→ ABOUT THIS TASK
In the data that follows, find the line with "camera: 155 degrees right, 10 degrees up"; transcribe it, every later line up to the one with "green parcel (no. 1", and that line as well, exactly and with no others.

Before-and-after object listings
________________

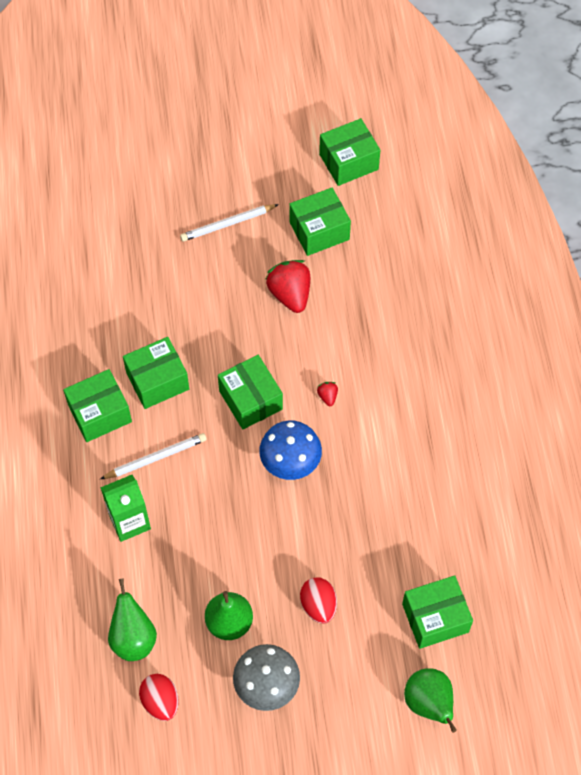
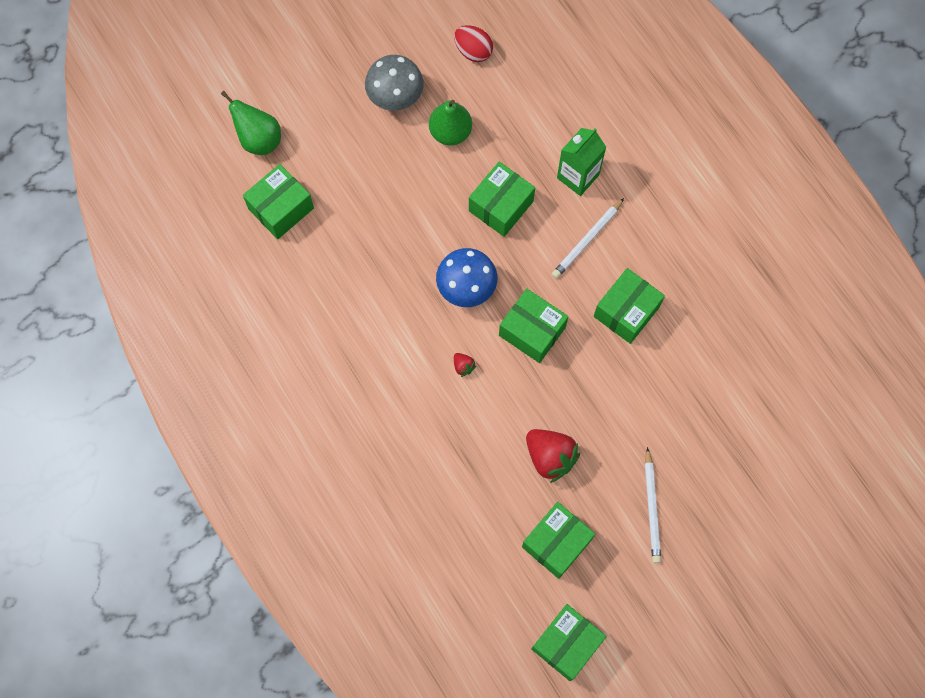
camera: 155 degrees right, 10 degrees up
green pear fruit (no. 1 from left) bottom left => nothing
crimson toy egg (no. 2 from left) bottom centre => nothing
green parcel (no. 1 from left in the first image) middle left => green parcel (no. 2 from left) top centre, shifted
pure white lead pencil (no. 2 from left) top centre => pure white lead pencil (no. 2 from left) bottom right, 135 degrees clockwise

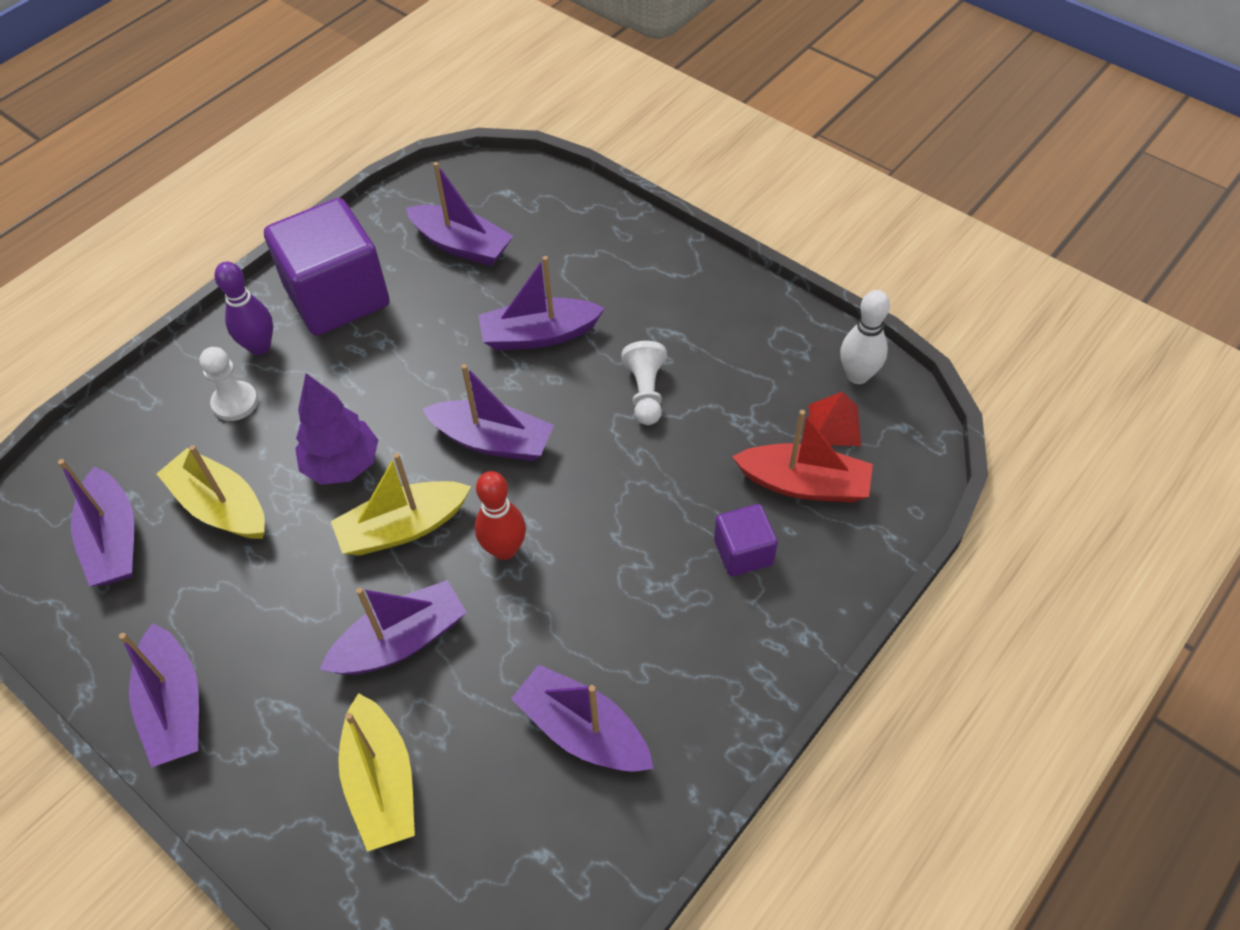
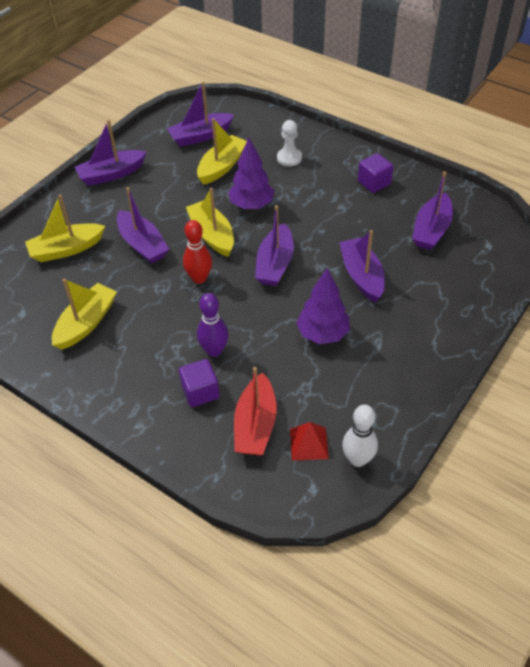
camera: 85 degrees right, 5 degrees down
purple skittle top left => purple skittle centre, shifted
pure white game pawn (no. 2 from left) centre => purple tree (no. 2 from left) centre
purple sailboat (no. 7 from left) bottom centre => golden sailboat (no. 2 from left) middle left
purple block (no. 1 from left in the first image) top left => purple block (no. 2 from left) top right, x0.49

________________

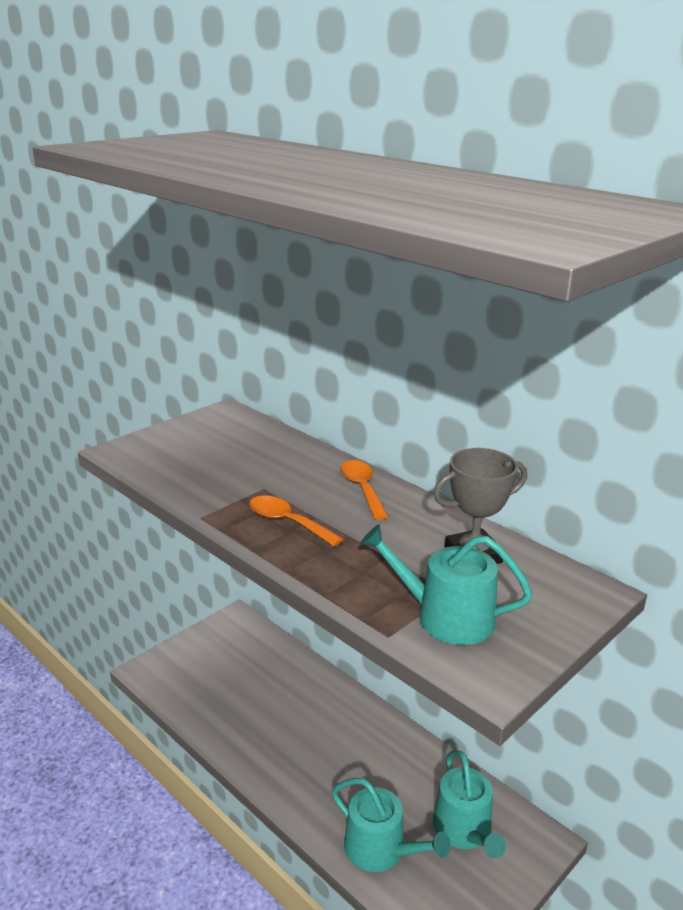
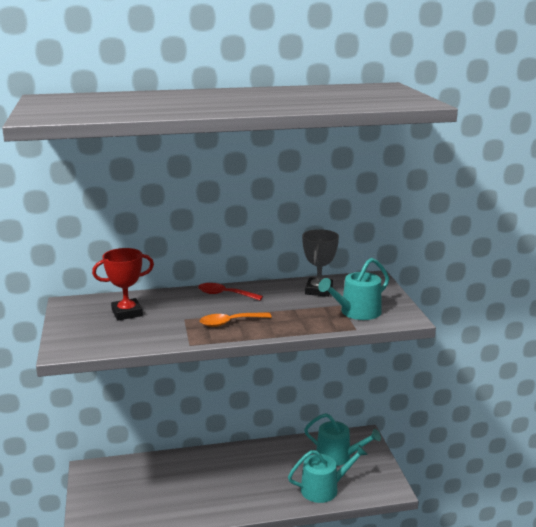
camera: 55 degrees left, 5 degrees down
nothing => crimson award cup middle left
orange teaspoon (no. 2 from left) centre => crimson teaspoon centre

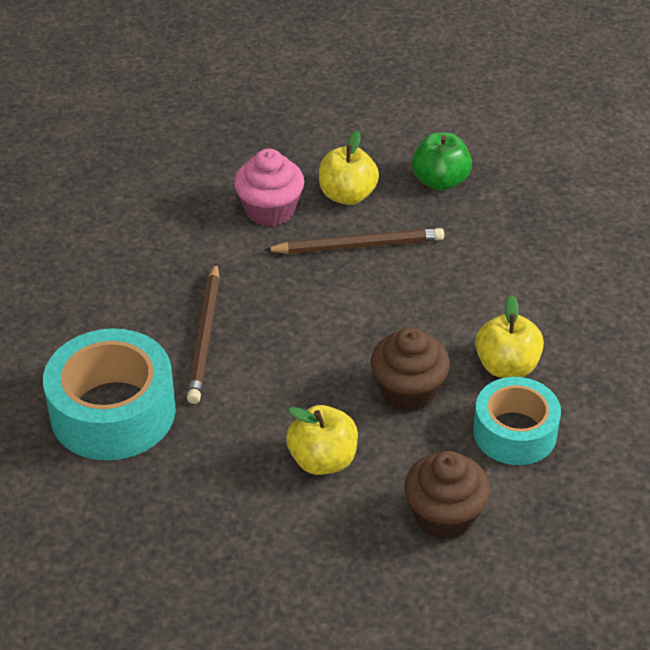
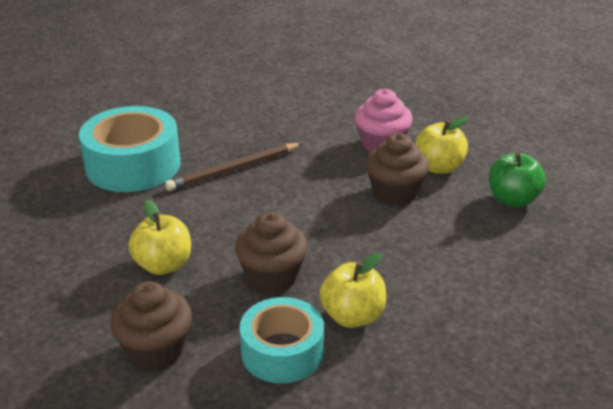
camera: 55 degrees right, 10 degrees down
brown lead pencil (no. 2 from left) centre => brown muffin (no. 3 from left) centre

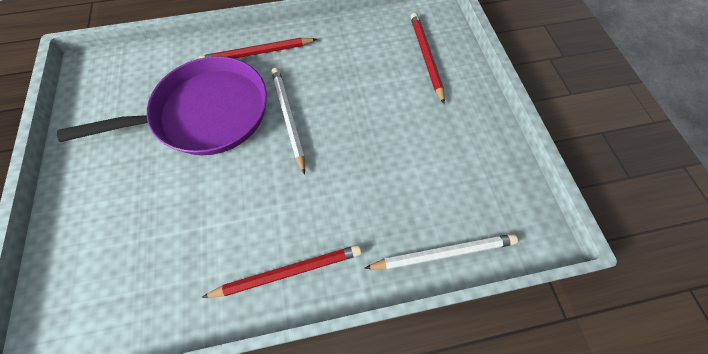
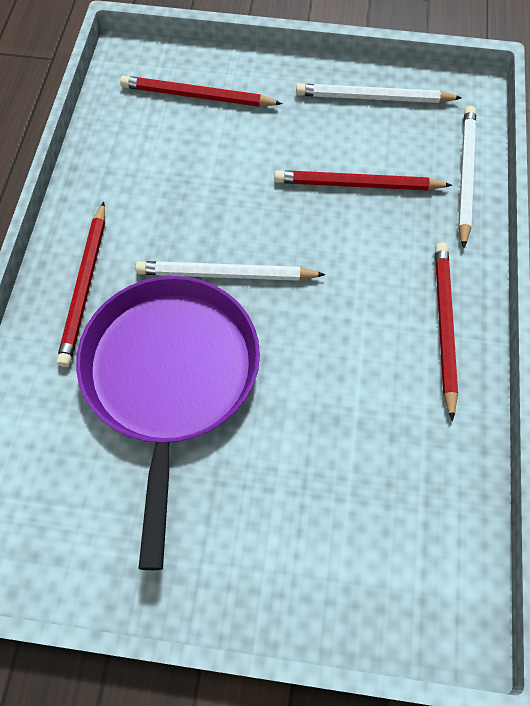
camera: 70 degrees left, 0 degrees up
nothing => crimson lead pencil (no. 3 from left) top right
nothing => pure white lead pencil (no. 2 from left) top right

________________

→ THE ANSWER
camera: 155 degrees right, 10 degrees up
green pear fruit (no. 1 from left) bottom left => nothing
crimson toy egg (no. 2 from left) bottom centre => nothing
green parcel (no. 1 from left in the first image) middle left => green parcel (no. 2 from left) top centre, shifted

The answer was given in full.